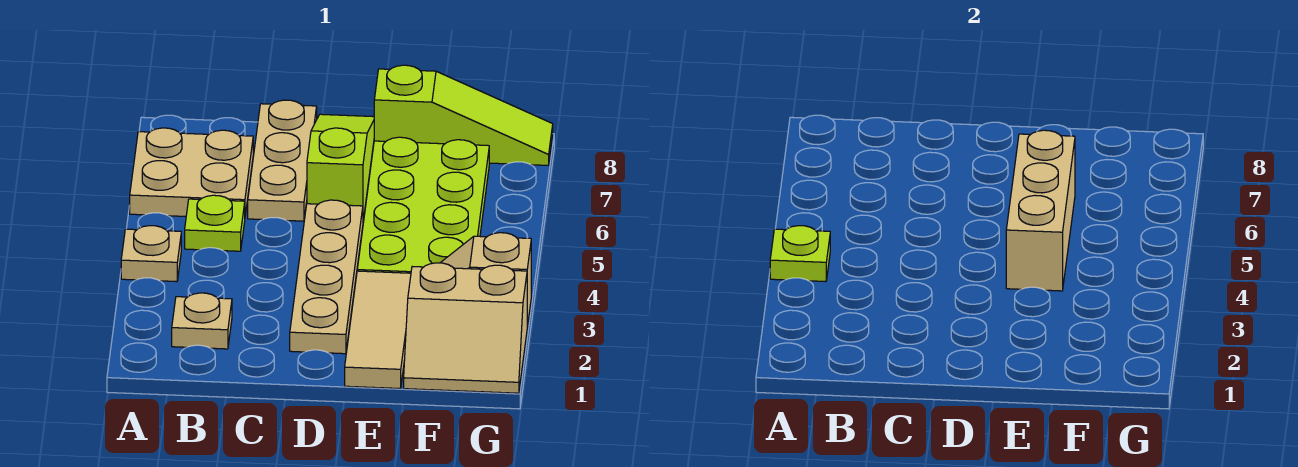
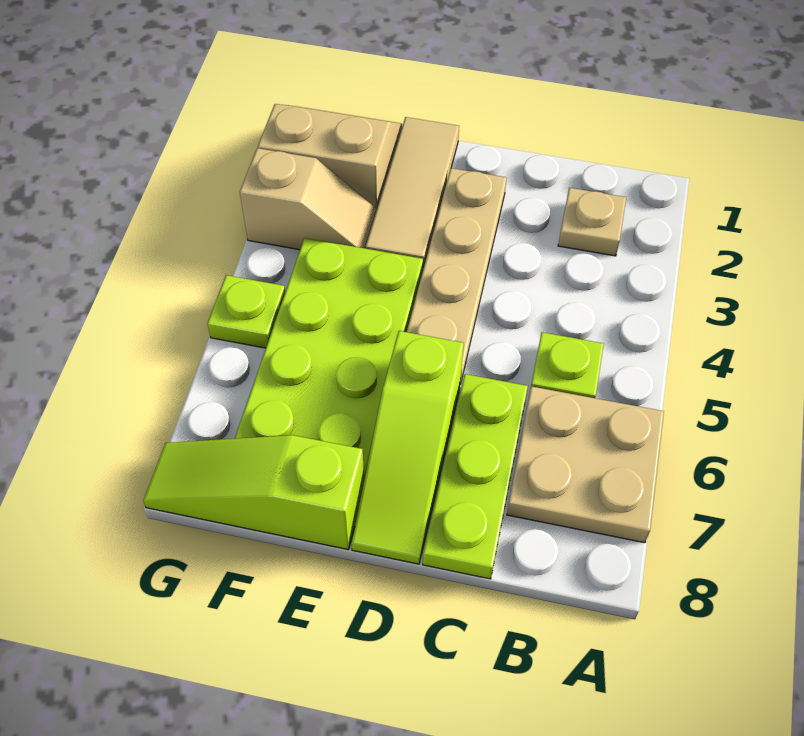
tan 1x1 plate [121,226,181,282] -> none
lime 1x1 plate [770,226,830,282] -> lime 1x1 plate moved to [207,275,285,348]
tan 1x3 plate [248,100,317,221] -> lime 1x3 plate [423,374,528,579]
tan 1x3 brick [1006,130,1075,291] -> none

◆ ◆ ◆ ◆

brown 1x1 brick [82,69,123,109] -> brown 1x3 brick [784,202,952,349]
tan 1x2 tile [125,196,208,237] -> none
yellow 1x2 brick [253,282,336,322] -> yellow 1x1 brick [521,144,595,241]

◆ ◆ ◆ ◆

Using the data above, reproduce exactly the lines between those holding "tan 1x3 plate" and "tan 1x3 brick [1006,130,1075,291] -> none", inclusive, and no others.

(Output of the exercise):
tan 1x3 plate [248,100,317,221] -> lime 1x3 plate [423,374,528,579]
tan 1x3 brick [1006,130,1075,291] -> none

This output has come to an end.